_PROBLEM TO WORK ON_: Apart from the pictures, output all of the records exactly.

_SUPPLIED DATA_:
***
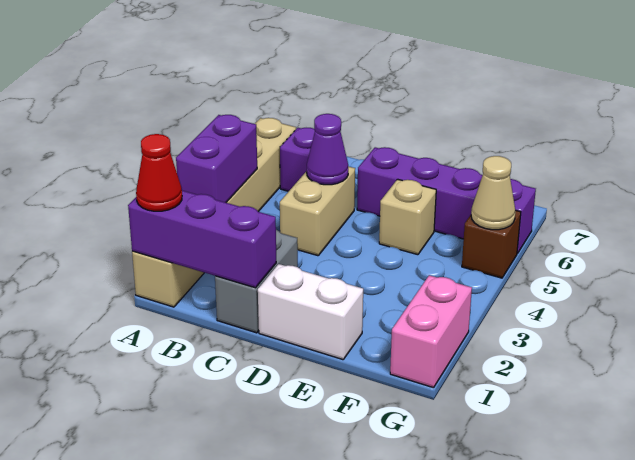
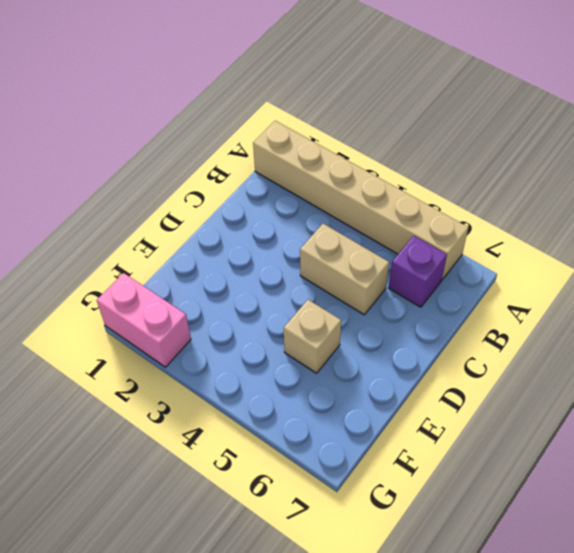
none -> grey 1x2 brick [215,230,298,333]
none -> white 1x2 brick [258,264,363,360]
none -> purple 1x4 brick [357,147,536,254]

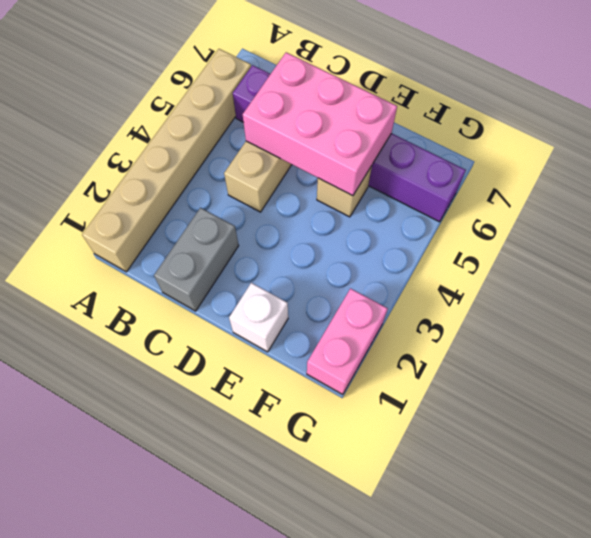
pink 2x3 brick [243,52,397,196] -> purple 1x1 cone [307,114,348,185]
white 1x1 brick [229,283,288,352] -> white 1x2 brick [258,264,363,360]
none -> brown 1x1 brick [462,210,521,278]
none -> purple 1x3 brick [128,191,276,288]
none -> purple 1x2 brick [176,115,257,203]

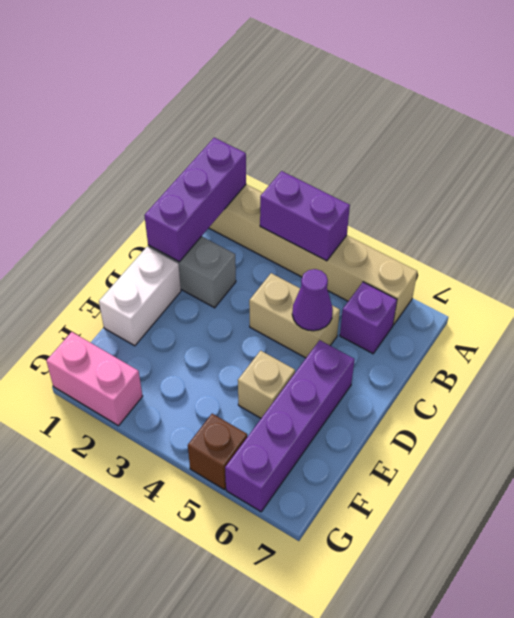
none -> tan 1x1 cone [471,156,515,230]
none -> red 1x1 cone [136,134,182,211]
***
_EXPECTED ANSWER_:
none -> grey 1x2 brick [215,230,298,333]
none -> white 1x2 brick [258,264,363,360]
none -> purple 1x4 brick [357,147,536,254]

pink 2x3 brick [243,52,397,196] -> purple 1x1 cone [307,114,348,185]
white 1x1 brick [229,283,288,352] -> white 1x2 brick [258,264,363,360]
none -> brown 1x1 brick [462,210,521,278]
none -> purple 1x3 brick [128,191,276,288]
none -> purple 1x2 brick [176,115,257,203]

none -> tan 1x1 cone [471,156,515,230]
none -> red 1x1 cone [136,134,182,211]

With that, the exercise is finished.